Data records: Begin

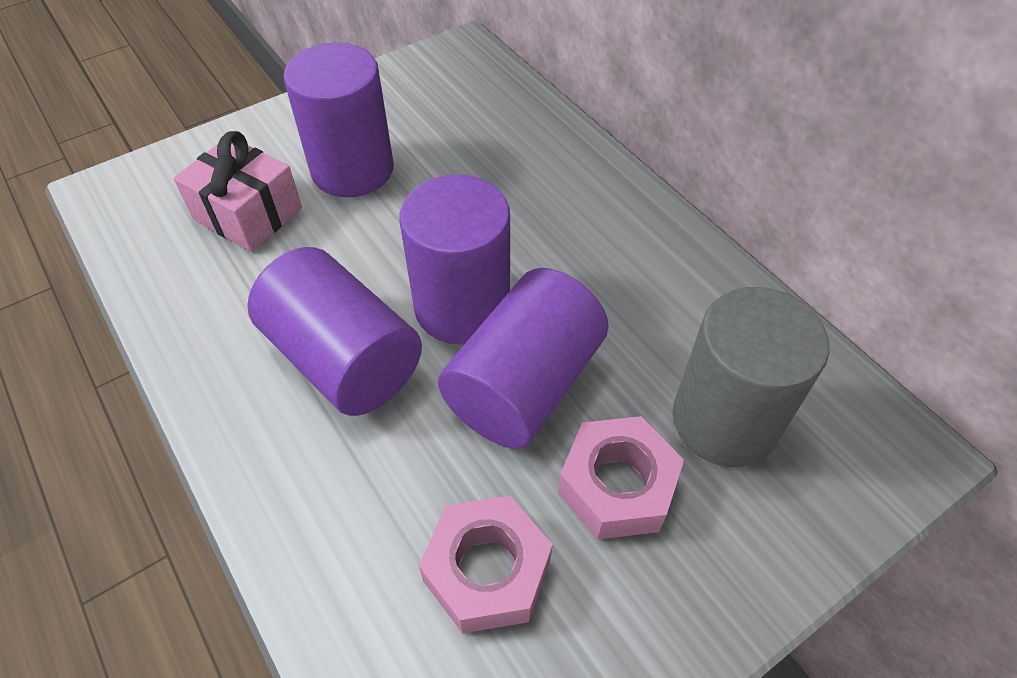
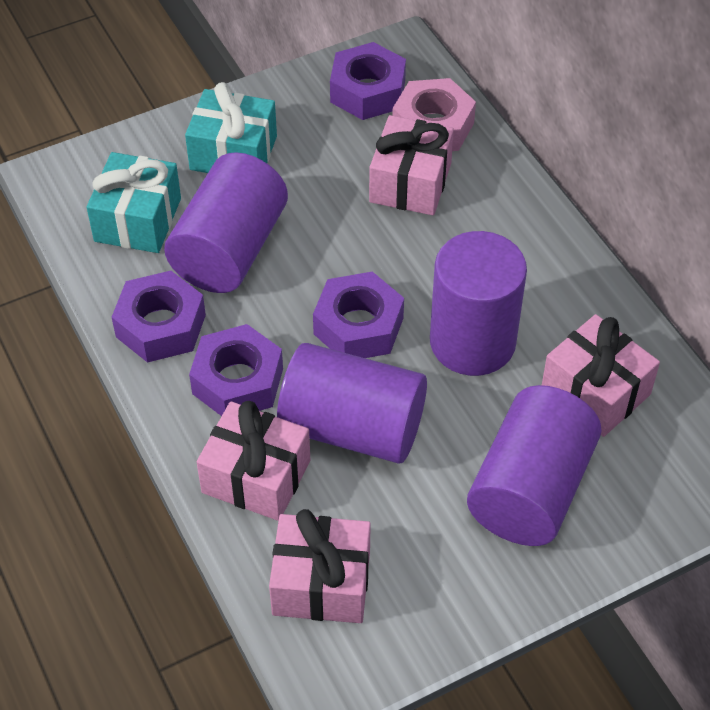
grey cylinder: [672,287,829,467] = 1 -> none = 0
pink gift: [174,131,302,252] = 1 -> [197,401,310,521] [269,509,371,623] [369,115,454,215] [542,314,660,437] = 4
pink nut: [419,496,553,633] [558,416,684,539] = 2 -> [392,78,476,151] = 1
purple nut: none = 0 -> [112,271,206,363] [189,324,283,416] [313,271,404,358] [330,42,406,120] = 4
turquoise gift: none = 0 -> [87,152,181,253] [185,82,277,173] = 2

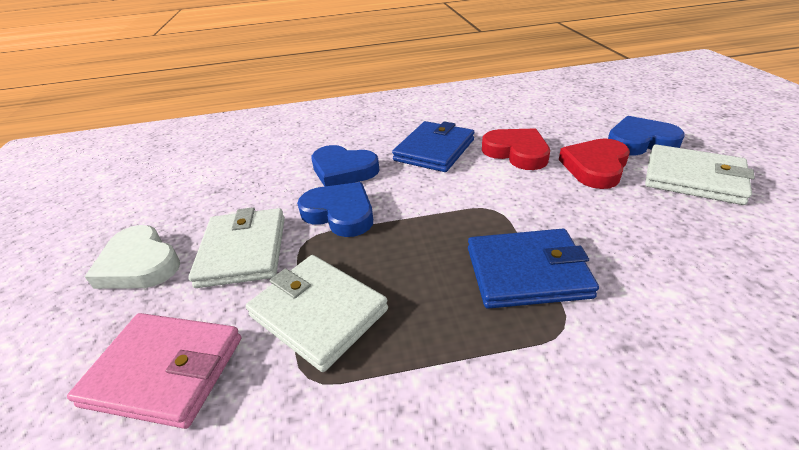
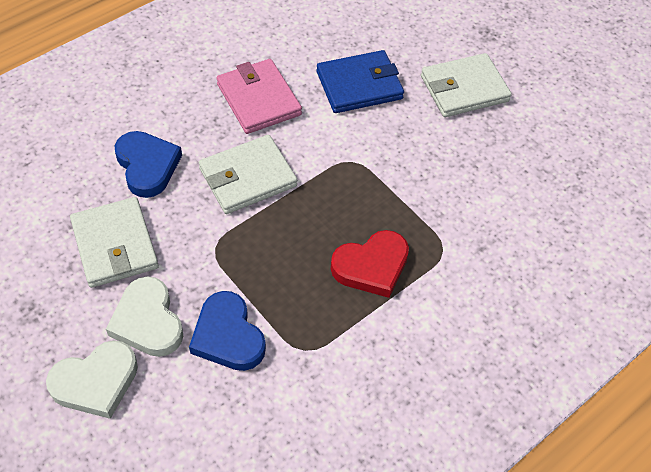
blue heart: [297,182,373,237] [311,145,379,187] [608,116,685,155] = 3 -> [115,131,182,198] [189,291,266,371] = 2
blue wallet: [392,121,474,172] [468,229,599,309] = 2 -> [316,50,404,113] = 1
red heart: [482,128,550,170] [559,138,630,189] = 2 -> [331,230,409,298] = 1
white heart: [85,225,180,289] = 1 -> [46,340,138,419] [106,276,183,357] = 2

Data records: End

__Work to be completed__: Begin at the first line of the data above and repeat each line exactly, stopping after the line containing "blue heart: [297,182,373,237]". Omit the pictures.

__The completed task__:
grey cylinder: [672,287,829,467] = 1 -> none = 0
pink gift: [174,131,302,252] = 1 -> [197,401,310,521] [269,509,371,623] [369,115,454,215] [542,314,660,437] = 4
pink nut: [419,496,553,633] [558,416,684,539] = 2 -> [392,78,476,151] = 1
purple nut: none = 0 -> [112,271,206,363] [189,324,283,416] [313,271,404,358] [330,42,406,120] = 4
turquoise gift: none = 0 -> [87,152,181,253] [185,82,277,173] = 2

blue heart: [297,182,373,237] [311,145,379,187] [608,116,685,155] = 3 -> [115,131,182,198] [189,291,266,371] = 2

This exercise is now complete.